# PROBLEM DESCRIPTION:
Copy each entry below unchanged; the images do not go in the copy.

#### PROVIDED ENTRIES

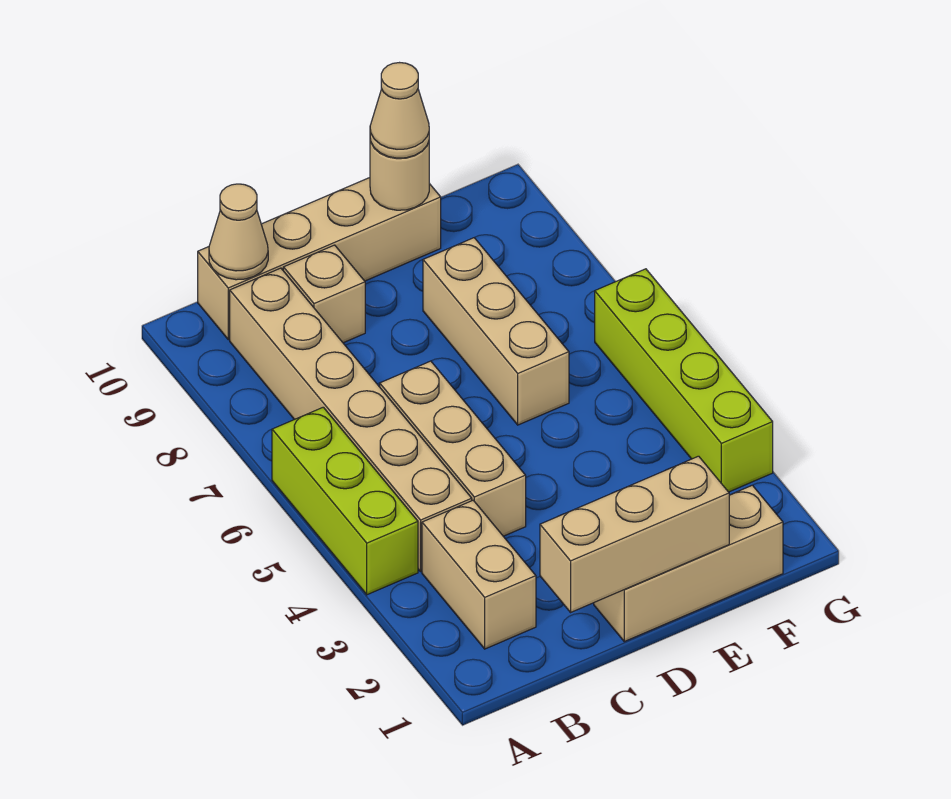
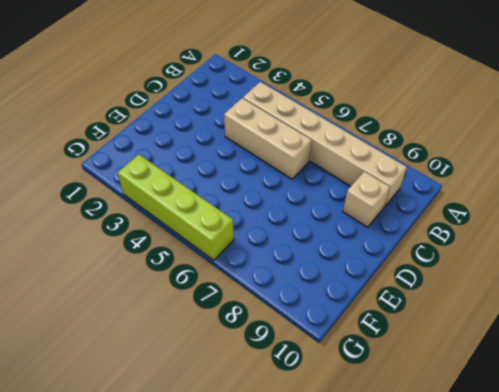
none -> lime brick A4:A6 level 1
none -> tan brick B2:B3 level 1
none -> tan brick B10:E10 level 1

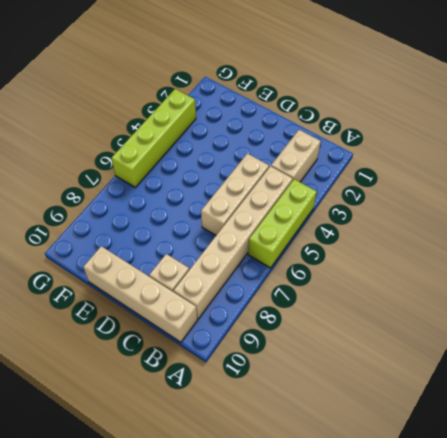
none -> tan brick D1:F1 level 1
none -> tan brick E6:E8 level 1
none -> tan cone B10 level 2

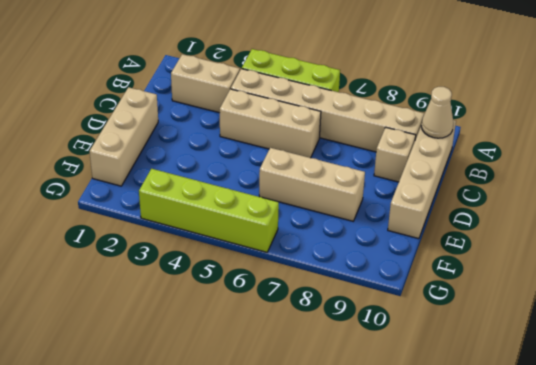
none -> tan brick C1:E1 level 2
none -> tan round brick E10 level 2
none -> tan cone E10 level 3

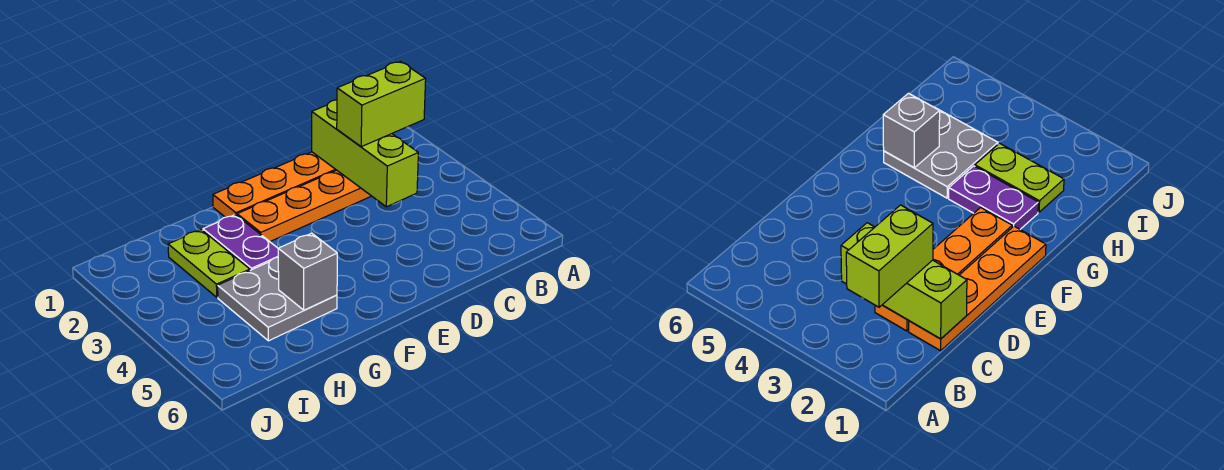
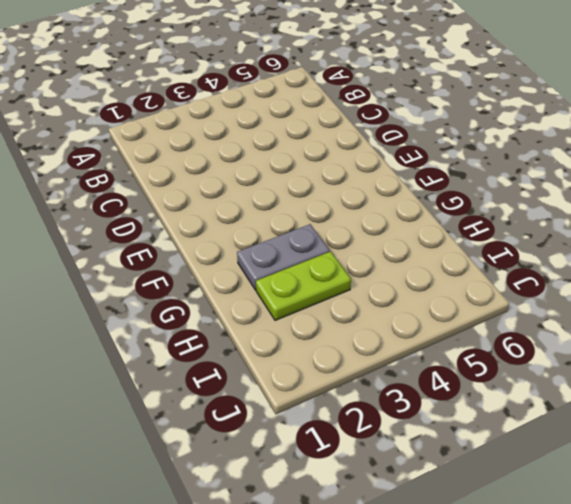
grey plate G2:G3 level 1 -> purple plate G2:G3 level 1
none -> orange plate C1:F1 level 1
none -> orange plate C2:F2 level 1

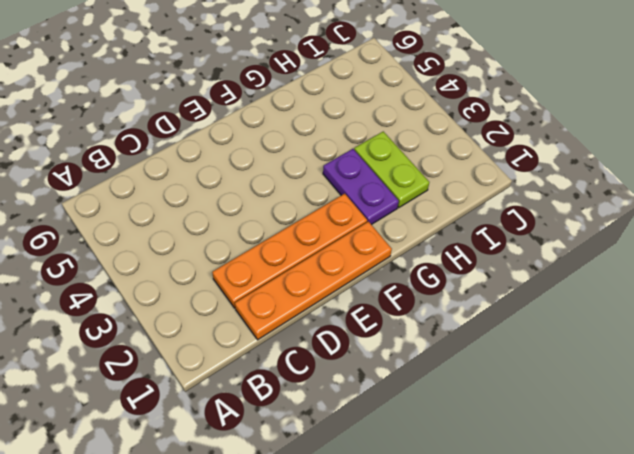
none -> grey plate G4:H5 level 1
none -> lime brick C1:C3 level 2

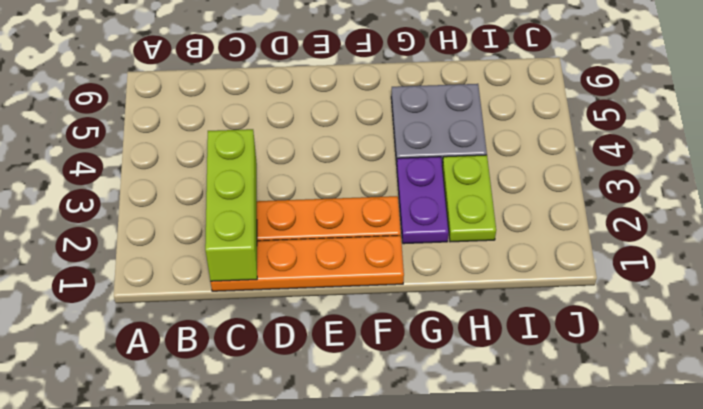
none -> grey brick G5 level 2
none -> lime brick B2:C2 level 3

########

# REPLY TO THE EXERCISE:
none -> lime brick A4:A6 level 1
none -> tan brick B2:B3 level 1
none -> tan brick B10:E10 level 1

none -> tan brick D1:F1 level 1
none -> tan brick E6:E8 level 1
none -> tan cone B10 level 2

none -> tan brick C1:E1 level 2
none -> tan round brick E10 level 2
none -> tan cone E10 level 3

grey plate G2:G3 level 1 -> purple plate G2:G3 level 1
none -> orange plate C1:F1 level 1
none -> orange plate C2:F2 level 1

none -> grey plate G4:H5 level 1
none -> lime brick C1:C3 level 2

none -> grey brick G5 level 2
none -> lime brick B2:C2 level 3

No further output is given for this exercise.